YOUR ASSIGNMENT:
From the entries below, copy exactly the lines from the one that contains "pink 2x3 brick [132,265,226,339]" through the one that contains "green 1x4 brick [269,124,308,239]", both included, and only those.
══════
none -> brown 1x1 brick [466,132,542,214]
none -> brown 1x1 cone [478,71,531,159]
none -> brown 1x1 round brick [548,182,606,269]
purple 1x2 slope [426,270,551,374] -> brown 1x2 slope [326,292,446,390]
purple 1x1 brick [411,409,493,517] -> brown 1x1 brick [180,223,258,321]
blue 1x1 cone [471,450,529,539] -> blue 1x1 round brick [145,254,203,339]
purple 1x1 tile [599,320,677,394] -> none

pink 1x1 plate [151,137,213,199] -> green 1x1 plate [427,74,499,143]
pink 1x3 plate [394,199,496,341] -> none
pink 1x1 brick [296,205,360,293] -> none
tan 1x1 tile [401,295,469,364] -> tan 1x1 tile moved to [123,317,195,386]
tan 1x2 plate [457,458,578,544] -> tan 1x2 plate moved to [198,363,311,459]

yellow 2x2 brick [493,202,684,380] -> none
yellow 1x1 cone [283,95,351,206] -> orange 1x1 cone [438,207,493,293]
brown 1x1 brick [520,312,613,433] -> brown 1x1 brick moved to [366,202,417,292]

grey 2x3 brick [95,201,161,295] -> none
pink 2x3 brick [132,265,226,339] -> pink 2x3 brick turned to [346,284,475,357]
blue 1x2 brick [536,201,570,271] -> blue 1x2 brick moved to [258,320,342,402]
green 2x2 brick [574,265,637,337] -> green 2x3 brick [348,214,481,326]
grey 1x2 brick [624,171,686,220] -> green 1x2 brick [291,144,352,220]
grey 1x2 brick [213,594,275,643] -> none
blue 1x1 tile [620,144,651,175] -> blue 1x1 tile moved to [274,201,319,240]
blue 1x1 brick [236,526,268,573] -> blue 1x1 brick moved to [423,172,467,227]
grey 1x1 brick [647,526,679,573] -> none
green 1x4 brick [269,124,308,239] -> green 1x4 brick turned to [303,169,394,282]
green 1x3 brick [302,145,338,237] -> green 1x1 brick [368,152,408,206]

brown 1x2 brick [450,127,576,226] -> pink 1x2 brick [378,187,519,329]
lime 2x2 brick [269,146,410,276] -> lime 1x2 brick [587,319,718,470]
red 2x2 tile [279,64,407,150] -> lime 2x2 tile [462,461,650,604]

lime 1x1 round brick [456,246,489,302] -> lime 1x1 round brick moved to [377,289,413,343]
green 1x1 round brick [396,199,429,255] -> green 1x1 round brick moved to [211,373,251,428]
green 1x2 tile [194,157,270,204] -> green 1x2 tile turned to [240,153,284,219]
══════
SOLUTION TO THE EXERCISE:
pink 2x3 brick [132,265,226,339] -> pink 2x3 brick turned to [346,284,475,357]
blue 1x2 brick [536,201,570,271] -> blue 1x2 brick moved to [258,320,342,402]
green 2x2 brick [574,265,637,337] -> green 2x3 brick [348,214,481,326]
grey 1x2 brick [624,171,686,220] -> green 1x2 brick [291,144,352,220]
grey 1x2 brick [213,594,275,643] -> none
blue 1x1 tile [620,144,651,175] -> blue 1x1 tile moved to [274,201,319,240]
blue 1x1 brick [236,526,268,573] -> blue 1x1 brick moved to [423,172,467,227]
grey 1x1 brick [647,526,679,573] -> none
green 1x4 brick [269,124,308,239] -> green 1x4 brick turned to [303,169,394,282]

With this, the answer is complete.